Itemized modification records
╔══

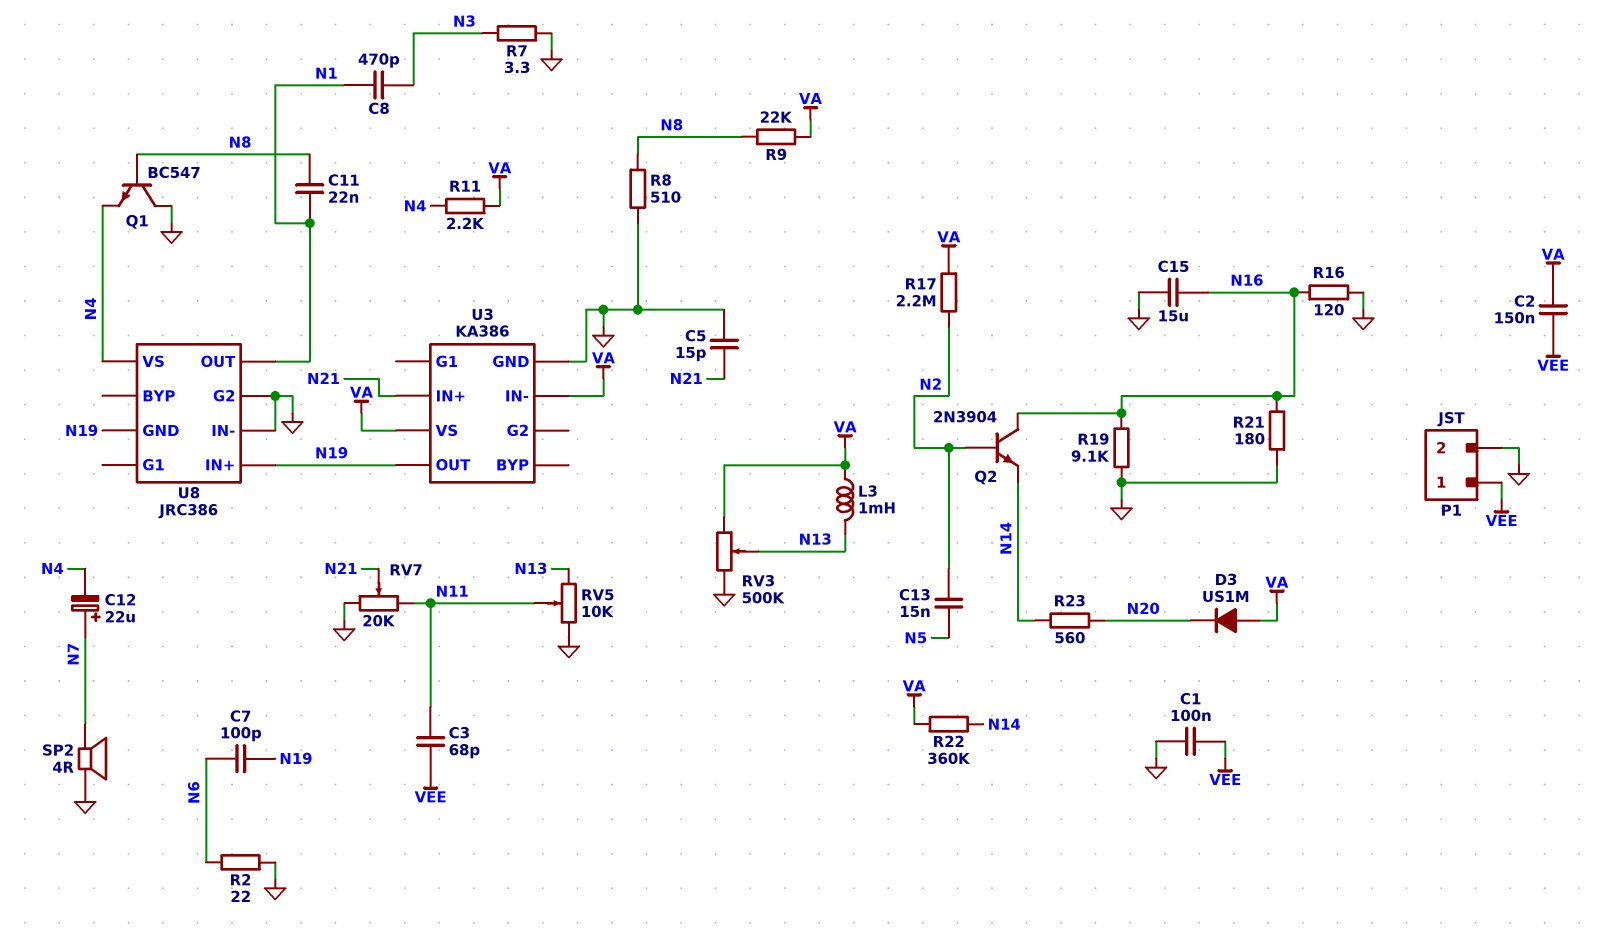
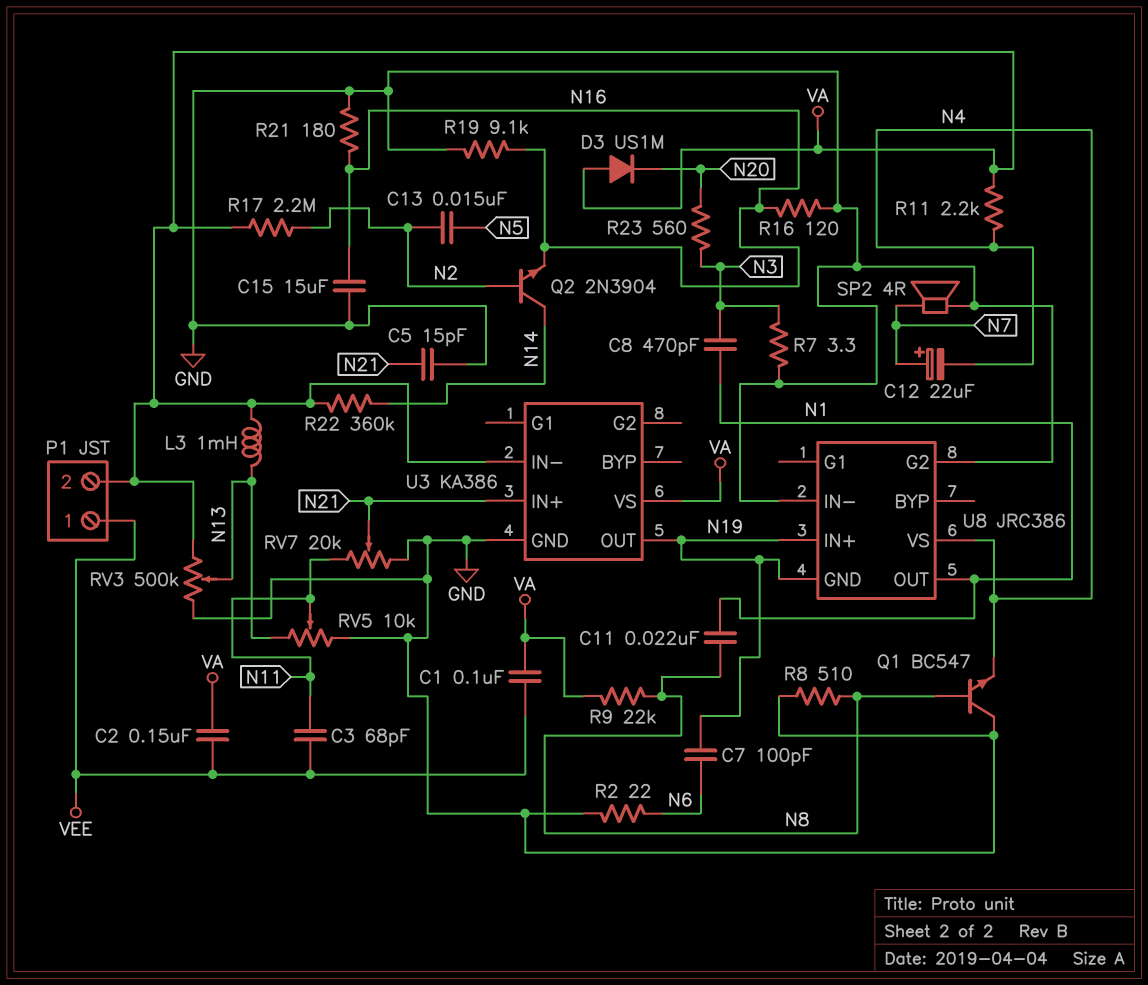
C1: 100nF (GND, VEE) -> 100nF (VA, VEE)
P1 pin 2: GND -> VA
Q2: NPN 2N3904 (B N2, C N16, E N14) -> NPN 2N3904 (B N2, C N14, E N16)
R23: 560 (N14, N20) -> 560 (N3, N20)

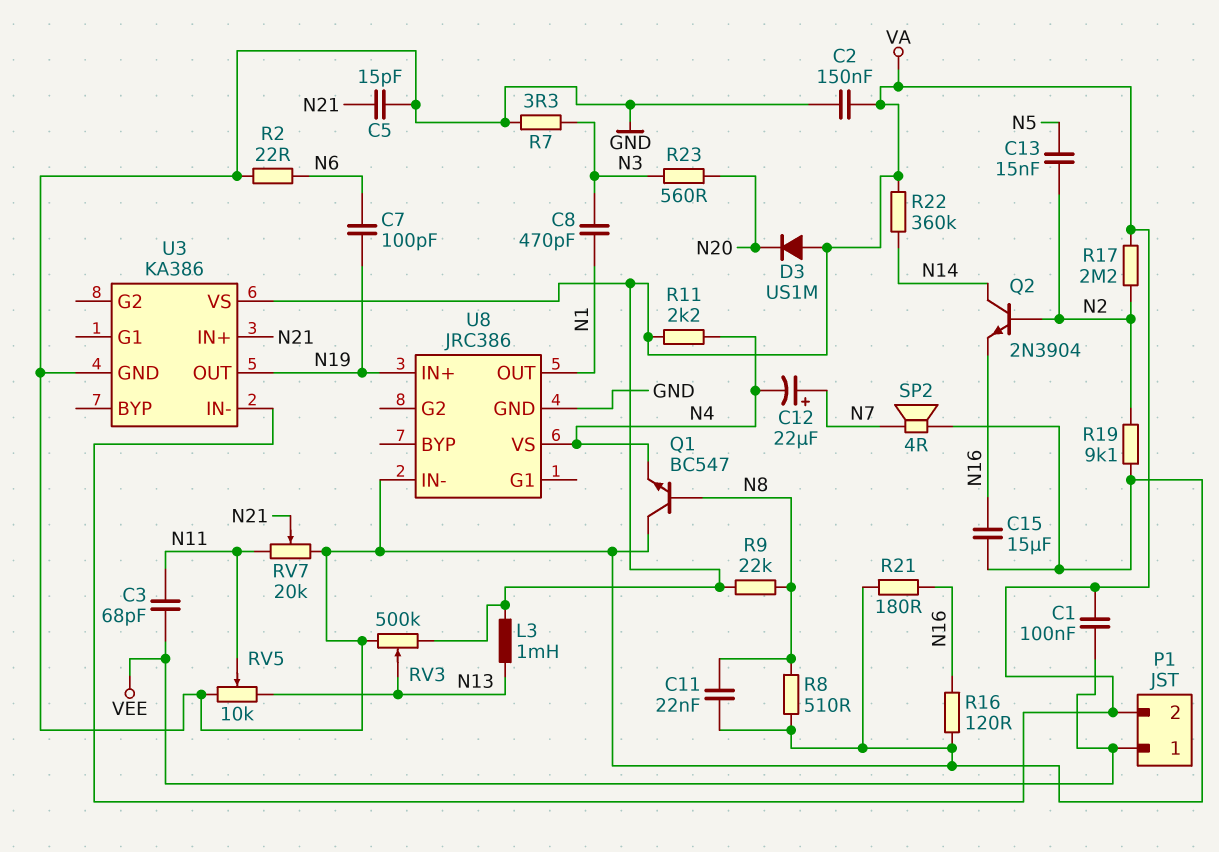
C2: 150nF (VA, VEE) -> 150nF (GND, VA)
C11: 22nF (N1, N8) -> 22nF (GND, N8)
R19: 9.1k (GND, N16) -> 9.1k (GND, N2)
U8 pin G2: GND -> none
U8 pin GND: N19 -> GND

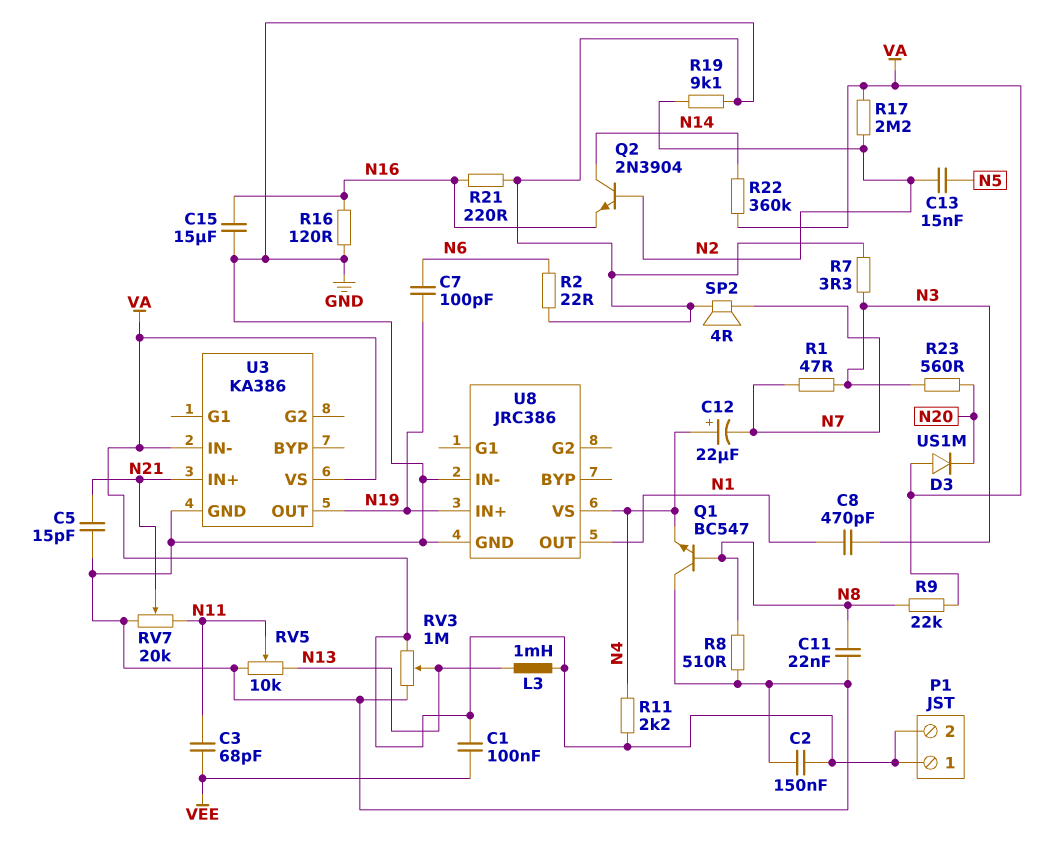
C12: 22uF (plus N7, minus N4) -> 22uF (plus N4, minus N7)
P1 pin 1: VEE -> VA
R1: none -> 47 (N3, N7)
R21: 180 (GND, N16) -> 220 (GND, N16)
RV3: 500k (GND, VA, wiper N13) -> 1M (GND, VA, wiper N13)

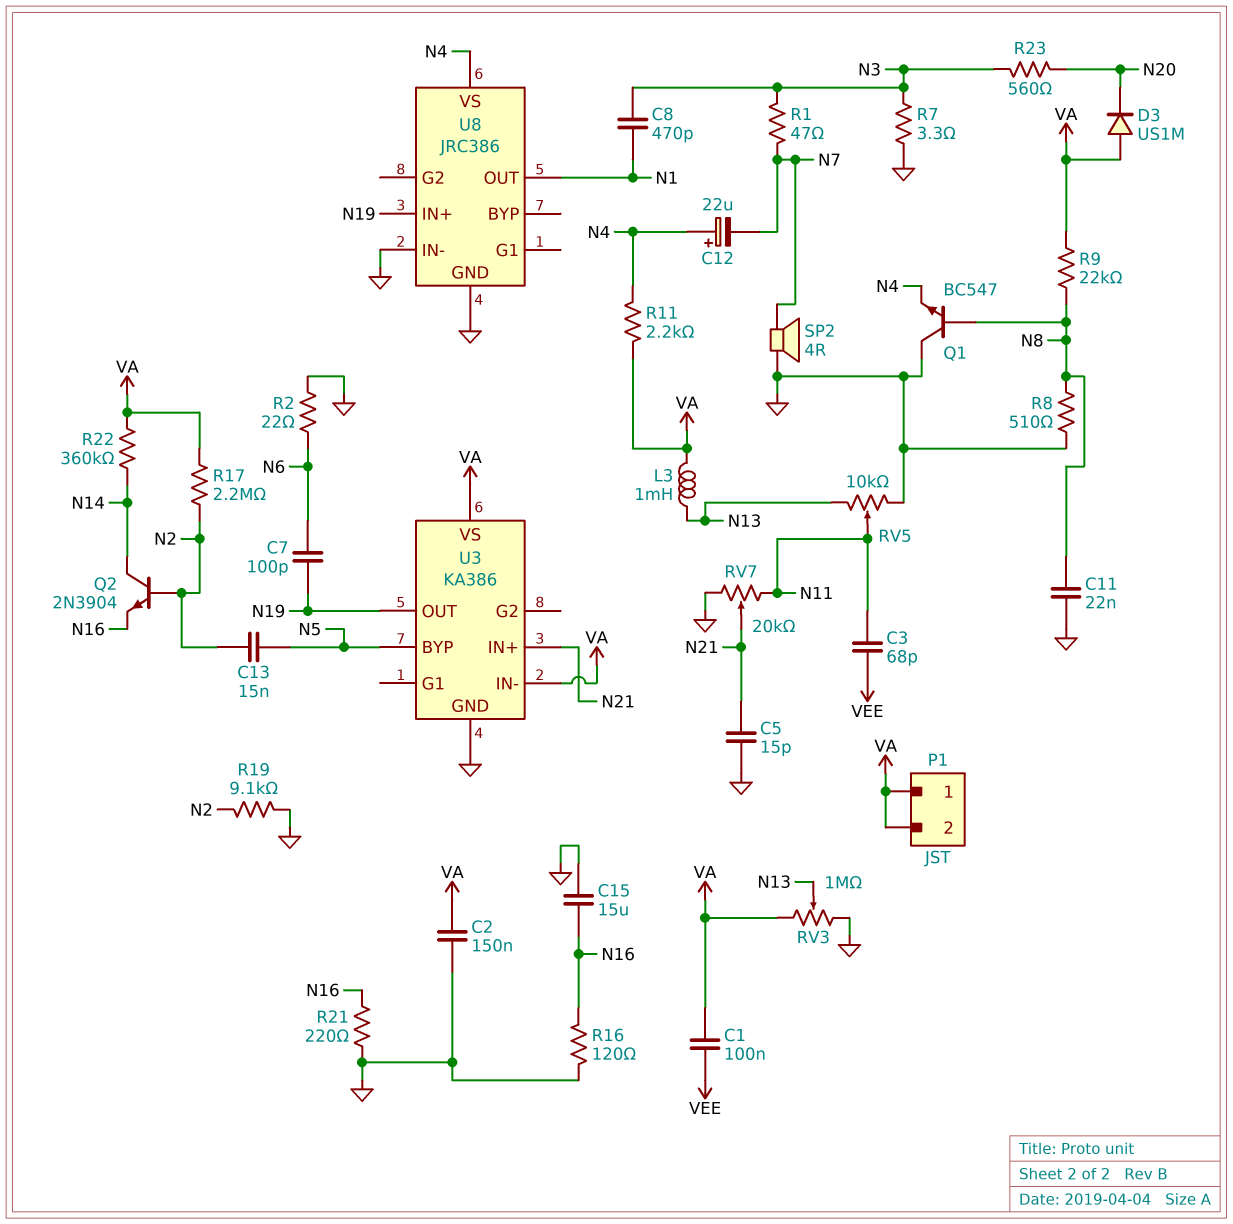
U3 pin BYP: none -> N5

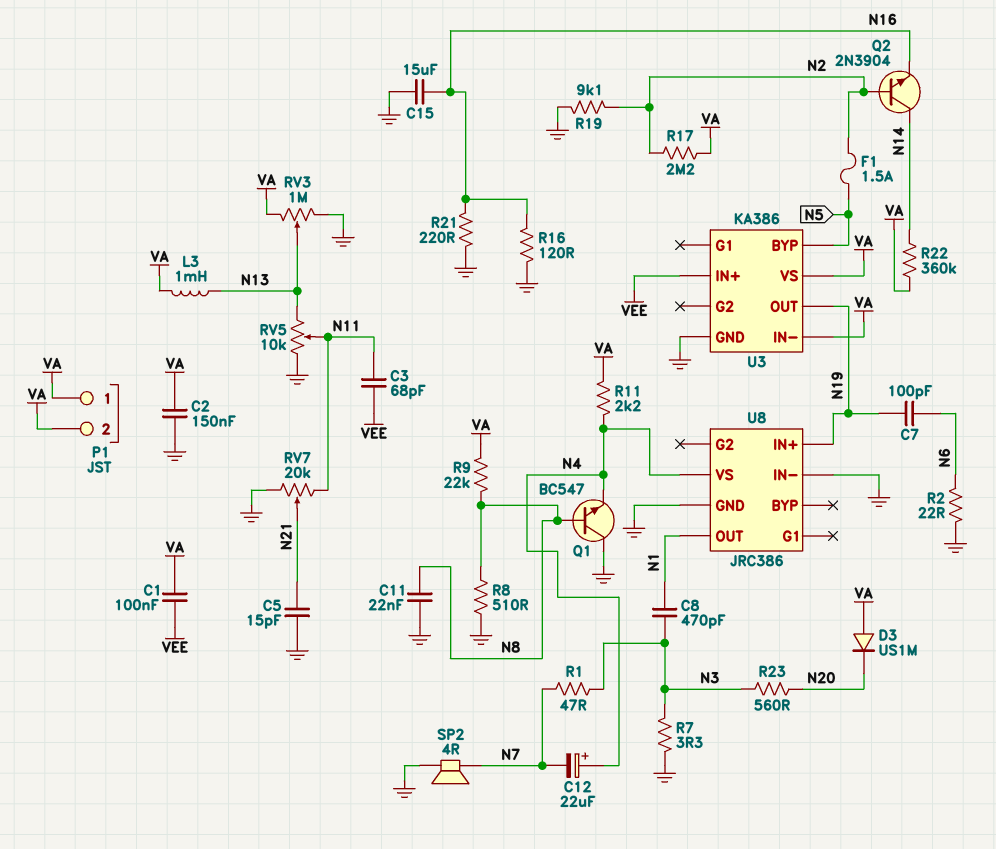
C13: 15nF (N2, N5) -> none
F1: none -> 1.5A (N2, N5)
U3 pin IN+: N21 -> VEE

╚══

EXERCISE DESCRIPTION:
Exactly the lines from the top of the entries through the line with "U8 pin GND: N19 -> GND", inclusive, must be given again, with every picture omitted.

RESPONSE FOR THIS EXERCISE:
C1: 100nF (GND, VEE) -> 100nF (VA, VEE)
P1 pin 2: GND -> VA
Q2: NPN 2N3904 (B N2, C N16, E N14) -> NPN 2N3904 (B N2, C N14, E N16)
R23: 560 (N14, N20) -> 560 (N3, N20)

C2: 150nF (VA, VEE) -> 150nF (GND, VA)
C11: 22nF (N1, N8) -> 22nF (GND, N8)
R19: 9.1k (GND, N16) -> 9.1k (GND, N2)
U8 pin G2: GND -> none
U8 pin GND: N19 -> GND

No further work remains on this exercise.